> _Saved data entries_:
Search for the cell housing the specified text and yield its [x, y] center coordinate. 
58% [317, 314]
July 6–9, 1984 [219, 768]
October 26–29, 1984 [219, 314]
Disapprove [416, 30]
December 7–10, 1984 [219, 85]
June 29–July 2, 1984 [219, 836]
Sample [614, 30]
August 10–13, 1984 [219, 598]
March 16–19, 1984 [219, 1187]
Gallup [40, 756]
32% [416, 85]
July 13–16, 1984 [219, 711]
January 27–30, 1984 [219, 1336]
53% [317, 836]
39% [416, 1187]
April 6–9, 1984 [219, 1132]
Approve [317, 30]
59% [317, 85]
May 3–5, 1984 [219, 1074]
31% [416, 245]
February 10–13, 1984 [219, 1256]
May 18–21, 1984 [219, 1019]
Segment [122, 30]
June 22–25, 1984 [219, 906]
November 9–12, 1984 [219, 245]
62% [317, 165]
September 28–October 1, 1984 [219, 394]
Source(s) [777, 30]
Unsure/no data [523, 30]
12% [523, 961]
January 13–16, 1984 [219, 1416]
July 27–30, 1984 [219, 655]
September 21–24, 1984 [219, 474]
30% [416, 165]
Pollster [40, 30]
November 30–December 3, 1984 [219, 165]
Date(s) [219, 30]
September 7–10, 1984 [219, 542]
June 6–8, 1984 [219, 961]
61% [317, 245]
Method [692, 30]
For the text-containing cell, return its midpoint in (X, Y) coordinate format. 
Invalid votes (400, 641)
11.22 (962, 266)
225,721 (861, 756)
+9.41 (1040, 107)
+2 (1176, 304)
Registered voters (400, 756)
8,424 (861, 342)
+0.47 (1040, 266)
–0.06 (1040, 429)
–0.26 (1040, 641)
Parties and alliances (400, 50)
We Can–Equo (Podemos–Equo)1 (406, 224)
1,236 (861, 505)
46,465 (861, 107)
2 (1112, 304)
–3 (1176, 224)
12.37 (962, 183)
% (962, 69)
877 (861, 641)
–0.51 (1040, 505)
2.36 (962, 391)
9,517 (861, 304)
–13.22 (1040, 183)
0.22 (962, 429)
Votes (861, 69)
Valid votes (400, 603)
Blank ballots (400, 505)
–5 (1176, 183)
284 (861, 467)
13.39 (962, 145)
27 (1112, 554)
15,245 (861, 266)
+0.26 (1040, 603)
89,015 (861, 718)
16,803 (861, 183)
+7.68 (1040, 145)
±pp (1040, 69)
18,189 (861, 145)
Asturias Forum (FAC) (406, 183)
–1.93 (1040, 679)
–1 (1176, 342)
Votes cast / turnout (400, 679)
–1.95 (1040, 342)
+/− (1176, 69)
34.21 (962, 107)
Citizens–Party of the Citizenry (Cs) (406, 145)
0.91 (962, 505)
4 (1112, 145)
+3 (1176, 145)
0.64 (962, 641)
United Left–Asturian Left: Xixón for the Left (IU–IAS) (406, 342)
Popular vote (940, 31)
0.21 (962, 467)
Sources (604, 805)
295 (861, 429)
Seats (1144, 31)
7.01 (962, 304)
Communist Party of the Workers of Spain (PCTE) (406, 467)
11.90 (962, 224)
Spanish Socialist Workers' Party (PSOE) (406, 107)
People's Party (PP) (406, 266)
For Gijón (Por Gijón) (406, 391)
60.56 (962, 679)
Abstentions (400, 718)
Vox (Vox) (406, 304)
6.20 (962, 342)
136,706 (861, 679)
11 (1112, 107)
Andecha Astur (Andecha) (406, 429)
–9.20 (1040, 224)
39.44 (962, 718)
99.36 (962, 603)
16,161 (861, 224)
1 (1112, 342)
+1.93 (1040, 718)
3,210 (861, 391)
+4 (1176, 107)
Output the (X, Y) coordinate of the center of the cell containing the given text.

> _The exercise_: Can you rewrite all the entries above with "Pollster" changed to "Polling firm" and everything else left the same?

> _Result of this task_:
Search for the cell housing the specified text and yield its [x, y] center coordinate. 
58% [317, 314]
July 6–9, 1984 [219, 768]
October 26–29, 1984 [219, 314]
Disapprove [416, 30]
December 7–10, 1984 [219, 85]
June 29–July 2, 1984 [219, 836]
Sample [614, 30]
August 10–13, 1984 [219, 598]
March 16–19, 1984 [219, 1187]
Gallup [40, 756]
32% [416, 85]
July 13–16, 1984 [219, 711]
January 27–30, 1984 [219, 1336]
53% [317, 836]
39% [416, 1187]
April 6–9, 1984 [219, 1132]
Approve [317, 30]
59% [317, 85]
May 3–5, 1984 [219, 1074]
31% [416, 245]
February 10–13, 1984 [219, 1256]
May 18–21, 1984 [219, 1019]
Segment [122, 30]
June 22–25, 1984 [219, 906]
November 9–12, 1984 [219, 245]
62% [317, 165]
September 28–October 1, 1984 [219, 394]
Source(s) [777, 30]
Unsure/no data [523, 30]
12% [523, 961]
January 13–16, 1984 [219, 1416]
July 27–30, 1984 [219, 655]
September 21–24, 1984 [219, 474]
30% [416, 165]
Polling firm [40, 30]
November 30–December 3, 1984 [219, 165]
Date(s) [219, 30]
September 7–10, 1984 [219, 542]
June 6–8, 1984 [219, 961]
61% [317, 245]
Method [692, 30]
For the text-containing cell, return its midpoint in (X, Y) coordinate format. 
Invalid votes (400, 641)
11.22 (962, 266)
225,721 (861, 756)
+9.41 (1040, 107)
+2 (1176, 304)
Registered voters (400, 756)
8,424 (861, 342)
+0.47 (1040, 266)
–0.06 (1040, 429)
–0.26 (1040, 641)
Parties and alliances (400, 50)
We Can–Equo (Podemos–Equo)1 (406, 224)
1,236 (861, 505)
46,465 (861, 107)
2 (1112, 304)
–3 (1176, 224)
12.37 (962, 183)
% (962, 69)
877 (861, 641)
–0.51 (1040, 505)
2.36 (962, 391)
9,517 (861, 304)
–13.22 (1040, 183)
0.22 (962, 429)
Votes (861, 69)
Valid votes (400, 603)
Blank ballots (400, 505)
–5 (1176, 183)
284 (861, 467)
13.39 (962, 145)
27 (1112, 554)
15,245 (861, 266)
+0.26 (1040, 603)
89,015 (861, 718)
16,803 (861, 183)
+7.68 (1040, 145)
±pp (1040, 69)
18,189 (861, 145)
Asturias Forum (FAC) (406, 183)
–1.93 (1040, 679)
–1 (1176, 342)
Votes cast / turnout (400, 679)
–1.95 (1040, 342)
+/− (1176, 69)
34.21 (962, 107)
Citizens–Party of the Citizenry (Cs) (406, 145)
0.91 (962, 505)
4 (1112, 145)
+3 (1176, 145)
0.64 (962, 641)
United Left–Asturian Left: Xixón for the Left (IU–IAS) (406, 342)
Popular vote (940, 31)
0.21 (962, 467)
Sources (604, 805)
295 (861, 429)
Seats (1144, 31)
7.01 (962, 304)
Communist Party of the Workers of Spain (PCTE) (406, 467)
11.90 (962, 224)
Spanish Socialist Workers' Party (PSOE) (406, 107)
People's Party (PP) (406, 266)
For Gijón (Por Gijón) (406, 391)
60.56 (962, 679)
Abstentions (400, 718)
Vox (Vox) (406, 304)
6.20 (962, 342)
136,706 (861, 679)
11 (1112, 107)
Andecha Astur (Andecha) (406, 429)
–9.20 (1040, 224)
39.44 (962, 718)
99.36 (962, 603)
16,161 (861, 224)
1 (1112, 342)
+1.93 (1040, 718)
3,210 (861, 391)
+4 (1176, 107)
Output the (X, Y) coordinate of the center of the cell containing the given text.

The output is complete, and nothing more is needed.